TASK DETAILS
The required output is the lines below from the line containing "R8: 220k (VB2, VCC) -> 220k (0V, VB2)" to the line containing "TP1: test point (VB3) -> none", inclusive, retyped exactly. No other lines belong in it.

PROVIDED MATERIAL
■ ■ ■ ■ ■

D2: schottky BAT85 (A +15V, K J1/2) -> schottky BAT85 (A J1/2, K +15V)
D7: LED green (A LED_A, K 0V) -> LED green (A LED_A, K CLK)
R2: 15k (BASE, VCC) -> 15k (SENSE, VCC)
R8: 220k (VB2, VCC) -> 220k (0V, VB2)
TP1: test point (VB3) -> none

■ ■ ■ ■ ■

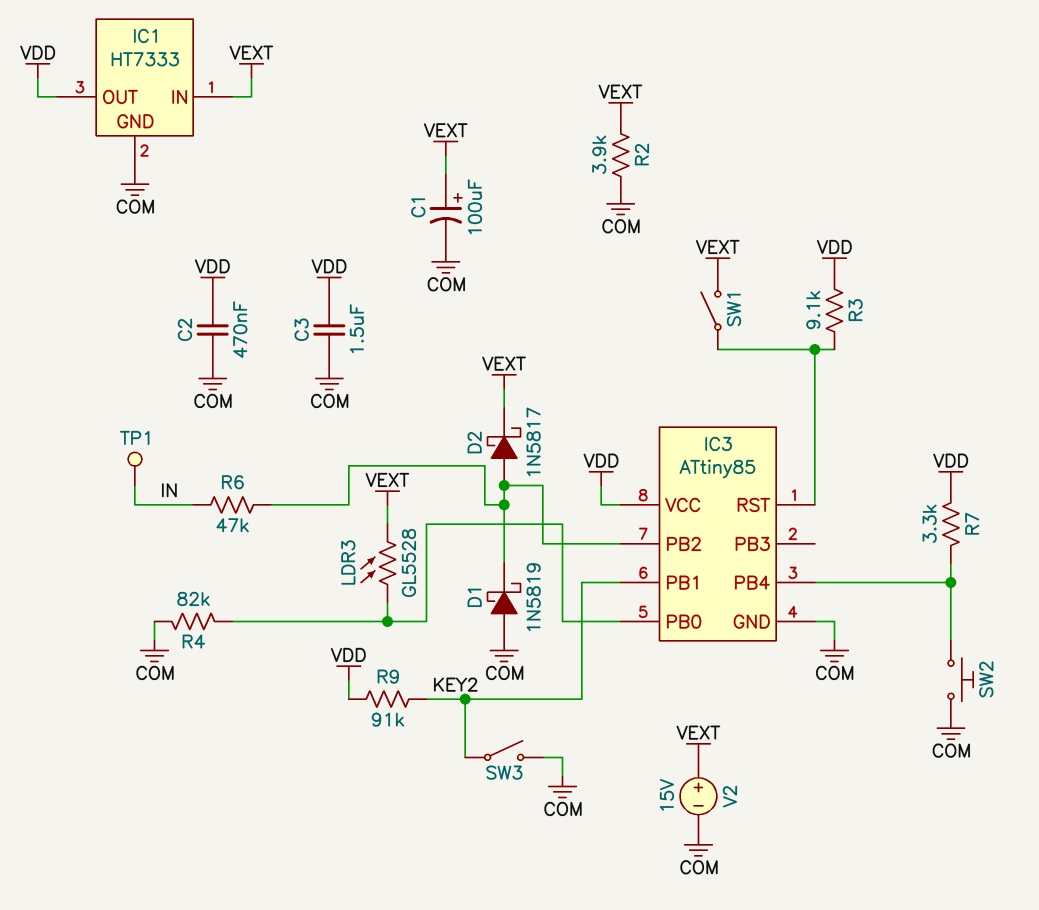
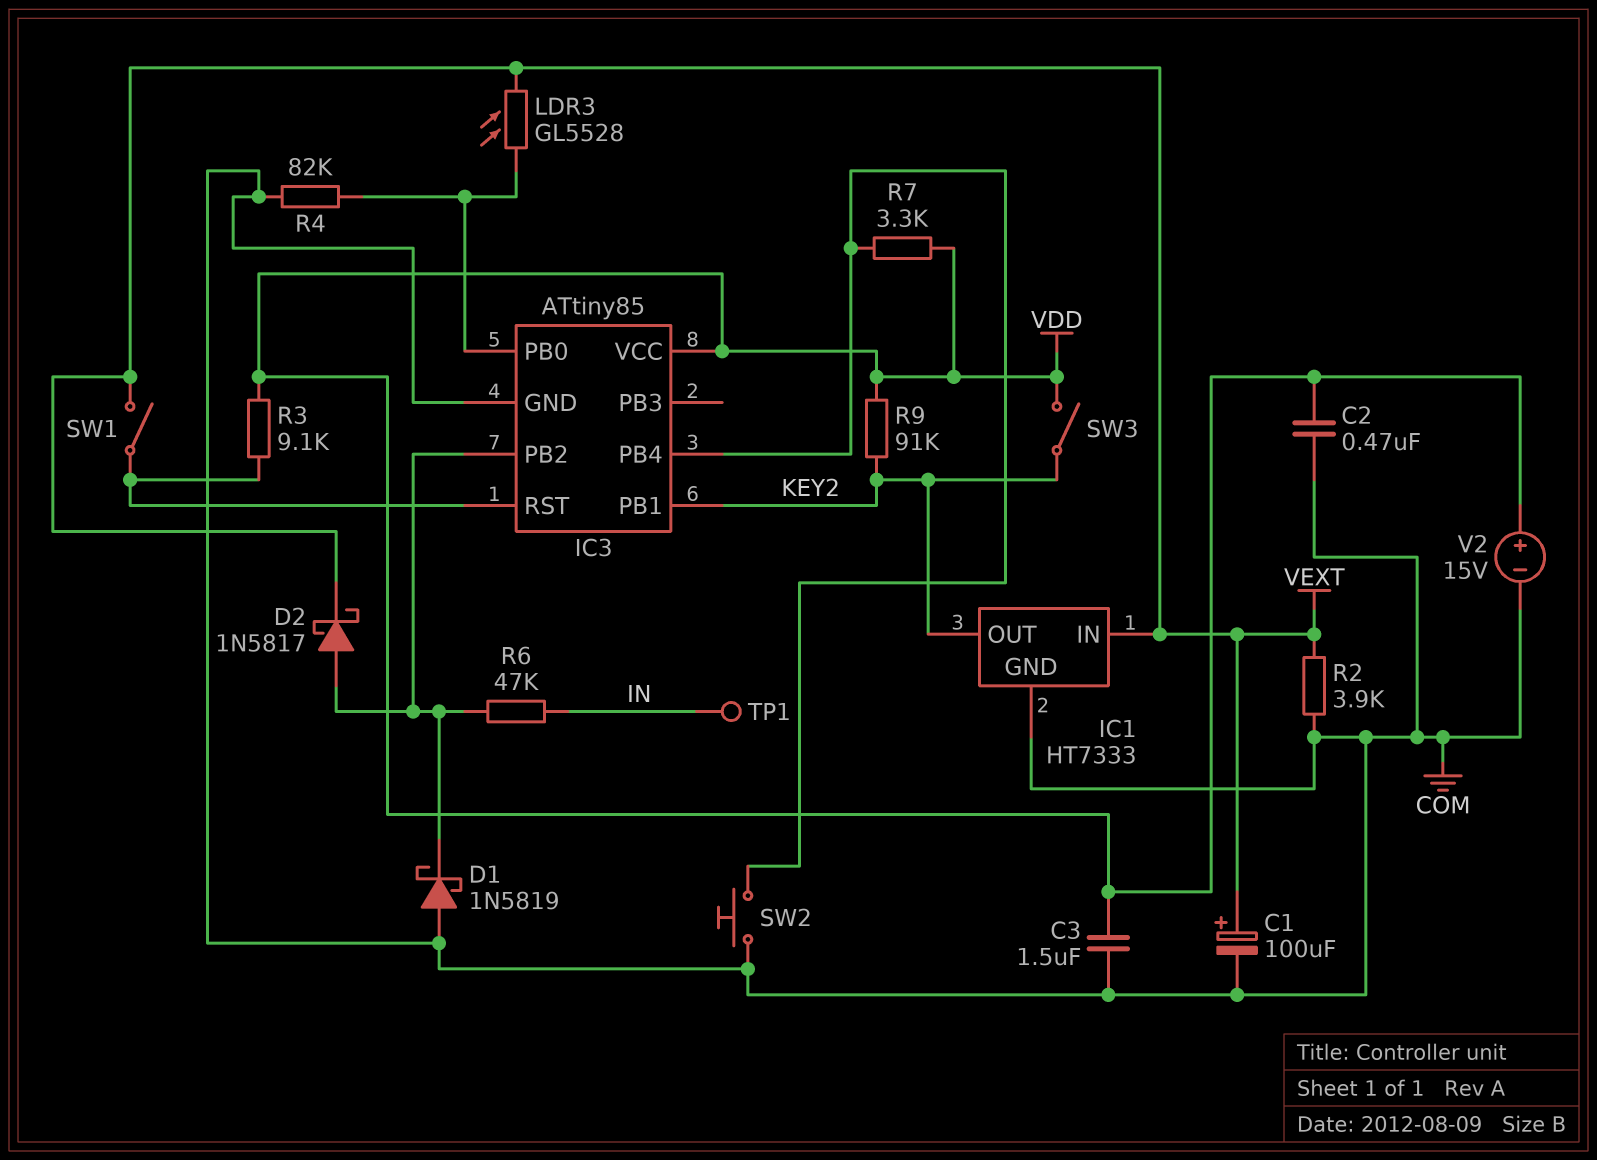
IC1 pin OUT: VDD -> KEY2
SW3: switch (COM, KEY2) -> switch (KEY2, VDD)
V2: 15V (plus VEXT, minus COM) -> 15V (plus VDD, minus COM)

■ ■ ■ ■ ■

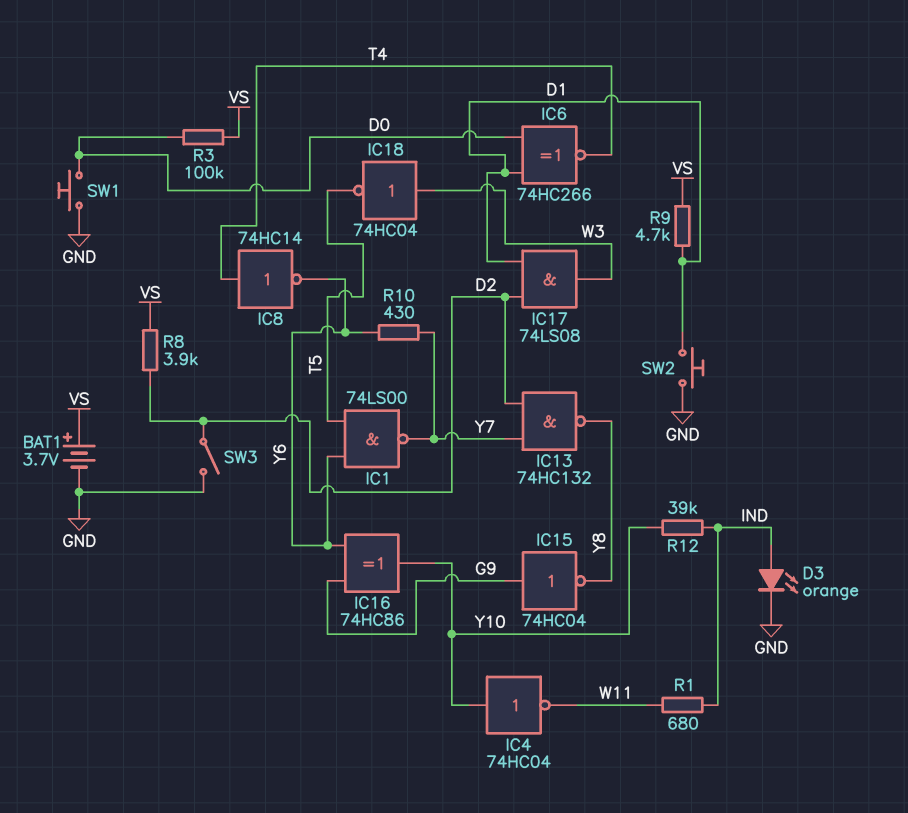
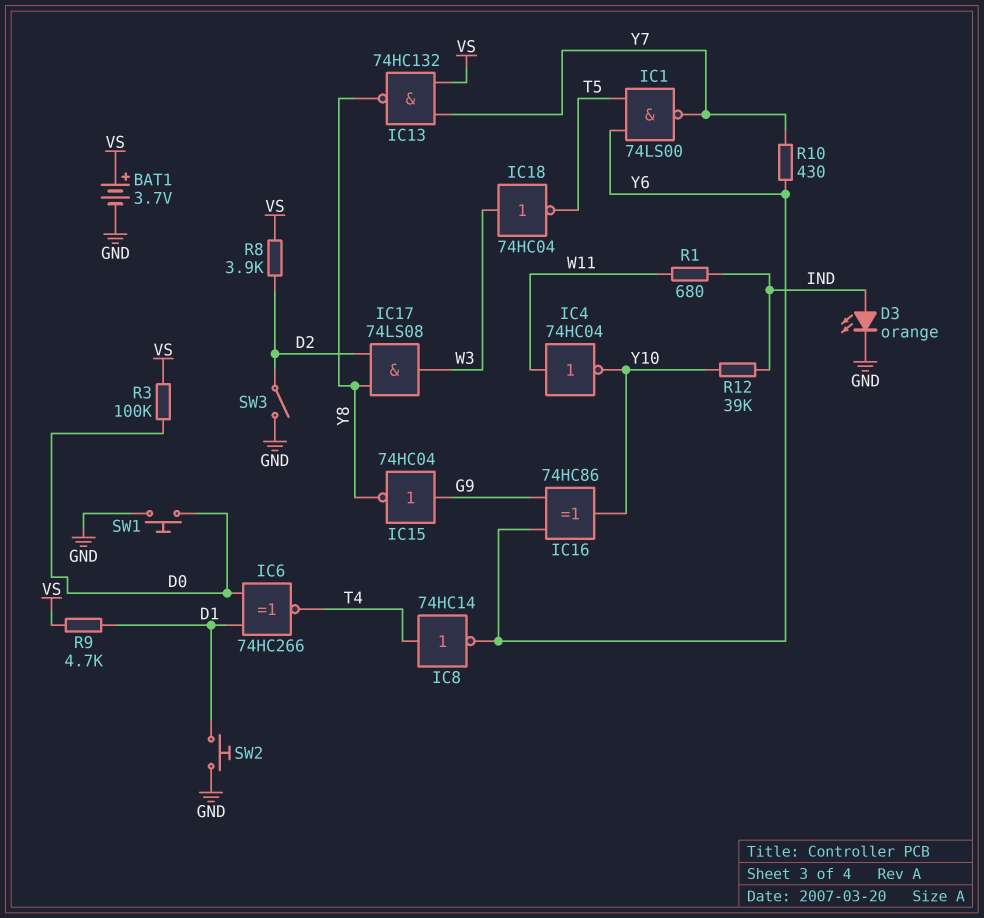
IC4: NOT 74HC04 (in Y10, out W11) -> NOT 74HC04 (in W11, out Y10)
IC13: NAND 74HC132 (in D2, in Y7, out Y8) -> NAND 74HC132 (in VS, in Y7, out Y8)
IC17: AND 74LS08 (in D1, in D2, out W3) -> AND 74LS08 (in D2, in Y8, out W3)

■ ■ ■ ■ ■

SOLUTION BELOW
R8: 220k (VB2, VCC) -> 220k (0V, VB2)
TP1: test point (VB3) -> none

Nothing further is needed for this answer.